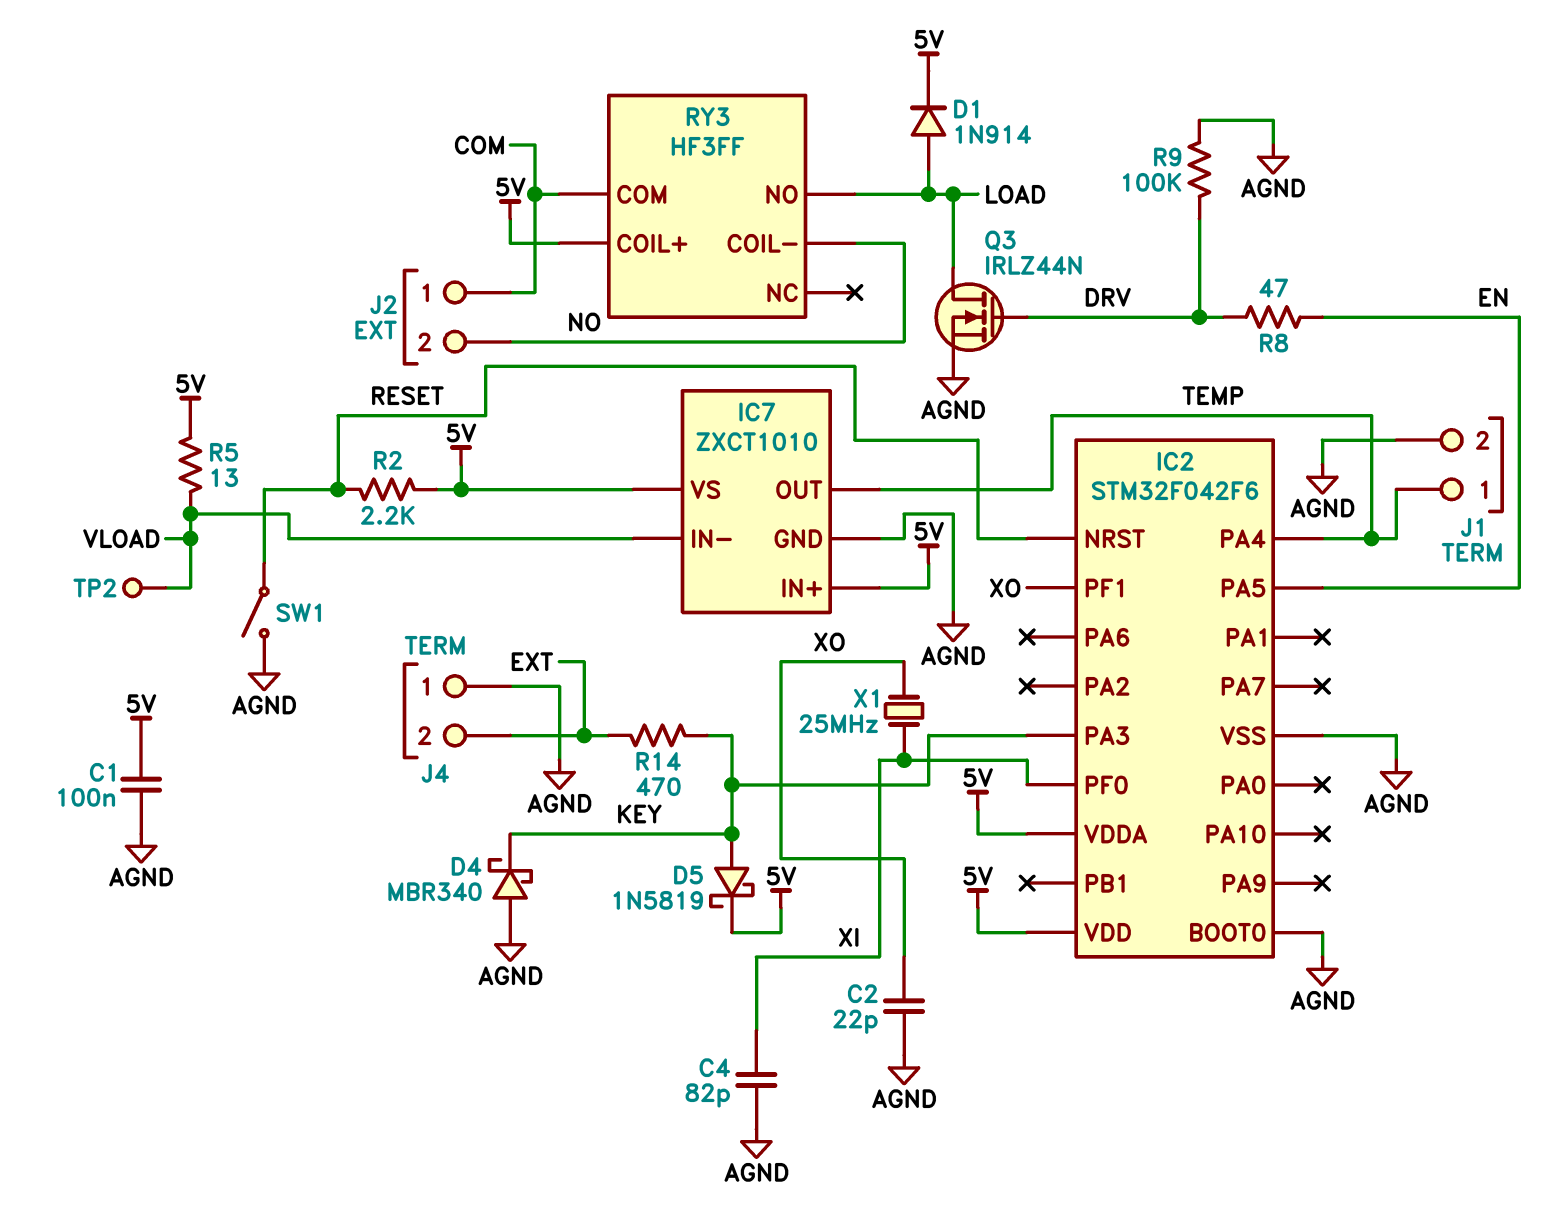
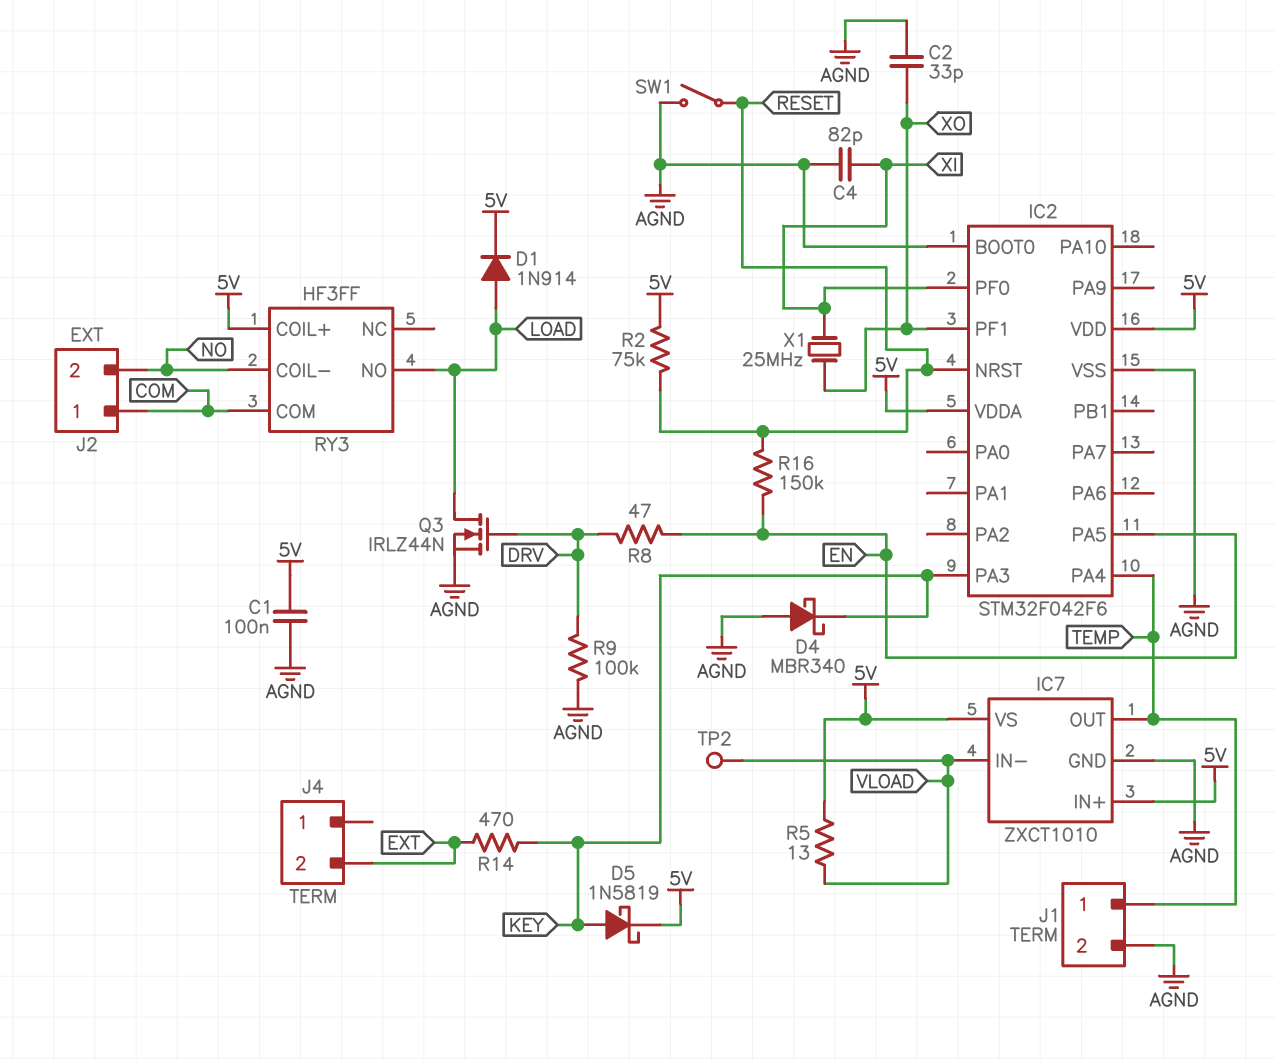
C2: 22pF (AGND, XO) -> 33pF (AGND, XO)
J4 pin 1: AGND -> none
R2: 2.2k (5V, RESET) -> 75k (5V, RESET)
R16: none -> 150k (EN, RESET)

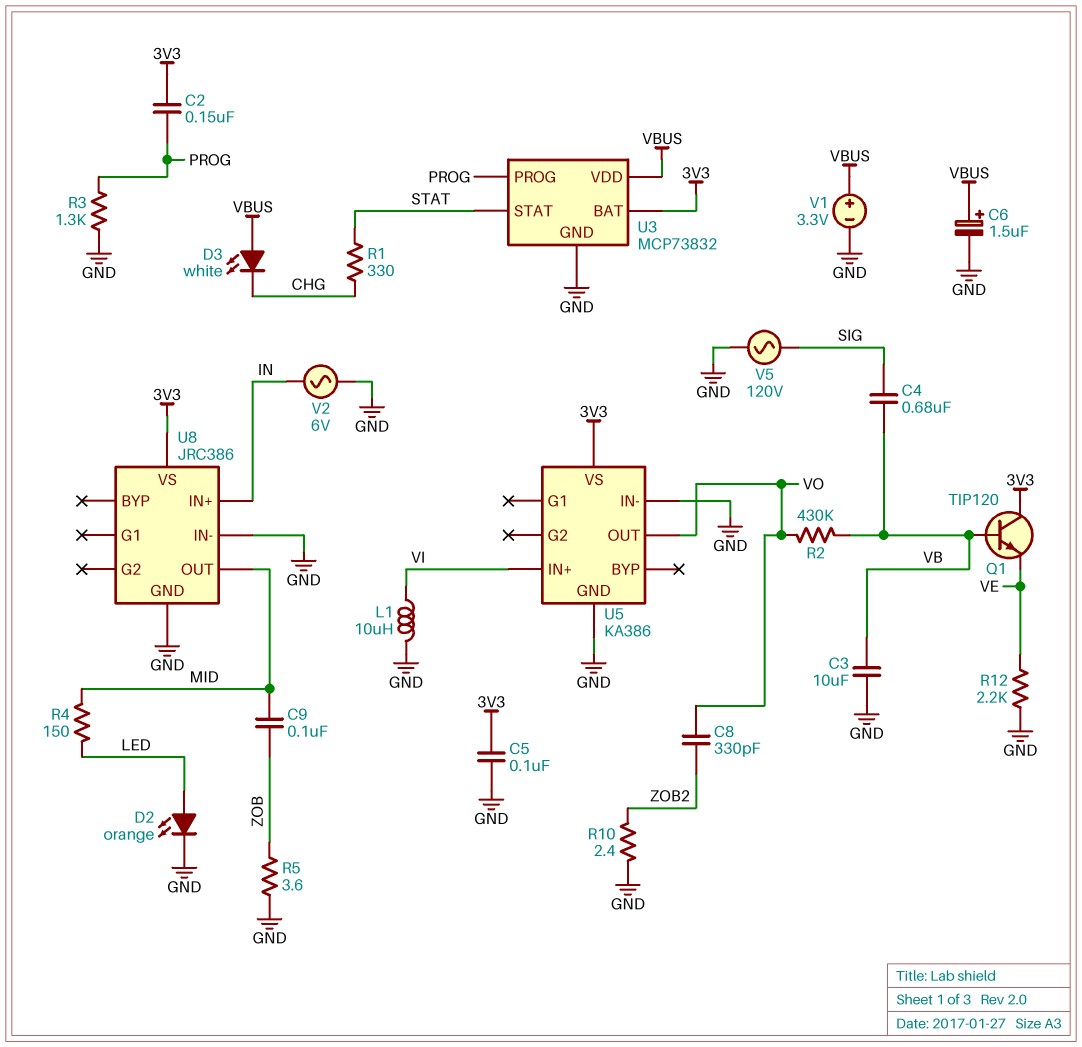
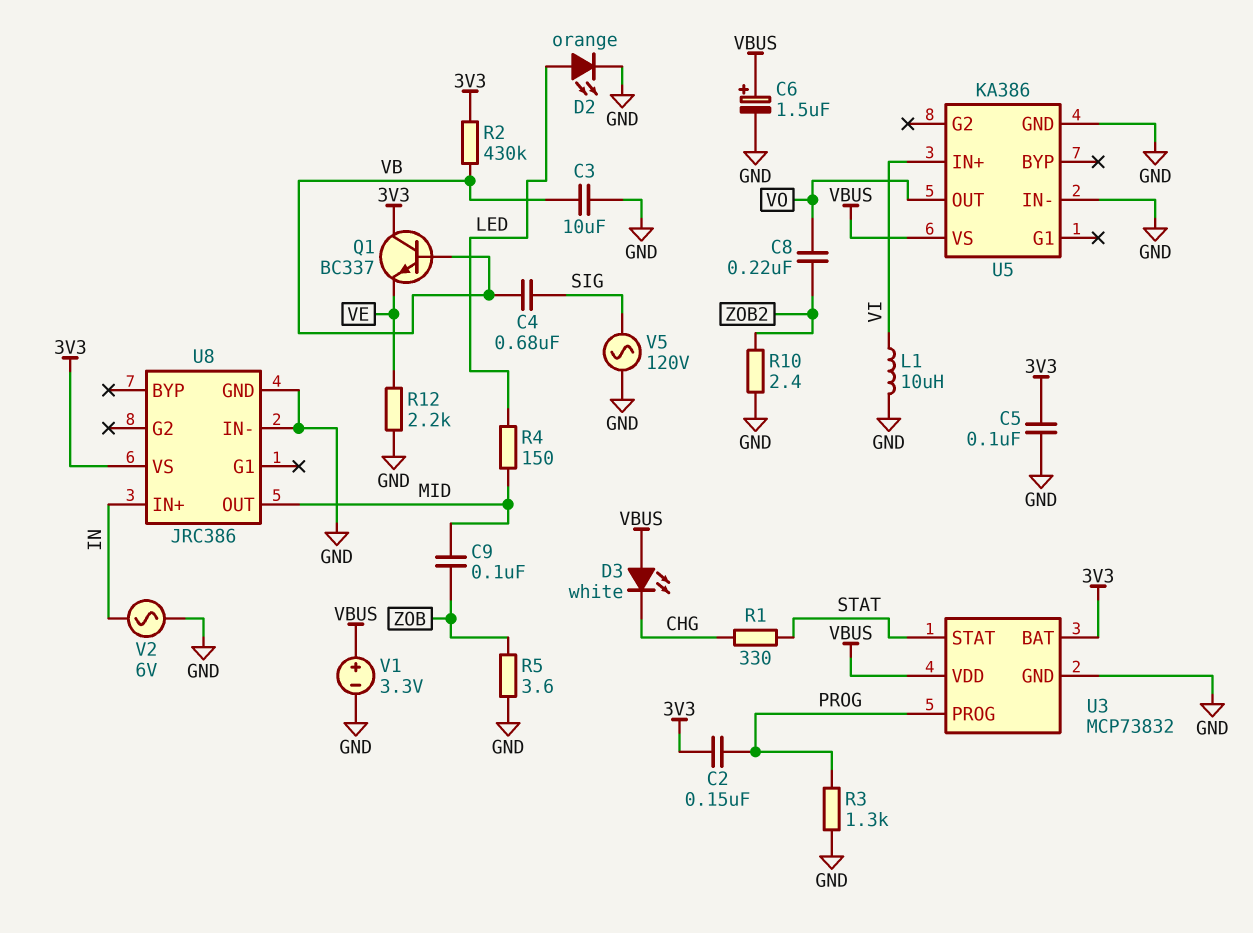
C8: 330pF (VO, ZOB2) -> 220nF (VO, ZOB2)
Q1: NPN TIP120 (B VB, C 3V3, E VE) -> NPN BC337 (B VB, C 3V3, E VE)
R2: 430k (VB, VO) -> 430k (3V3, VB)
U5 pin VS: 3V3 -> VBUS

------

WORK REQUEST: Return the material exactly as given, apart from the pictures.

EXERCISE RESPONSE:
C2: 22pF (AGND, XO) -> 33pF (AGND, XO)
J4 pin 1: AGND -> none
R2: 2.2k (5V, RESET) -> 75k (5V, RESET)
R16: none -> 150k (EN, RESET)

C8: 330pF (VO, ZOB2) -> 220nF (VO, ZOB2)
Q1: NPN TIP120 (B VB, C 3V3, E VE) -> NPN BC337 (B VB, C 3V3, E VE)
R2: 430k (VB, VO) -> 430k (3V3, VB)
U5 pin VS: 3V3 -> VBUS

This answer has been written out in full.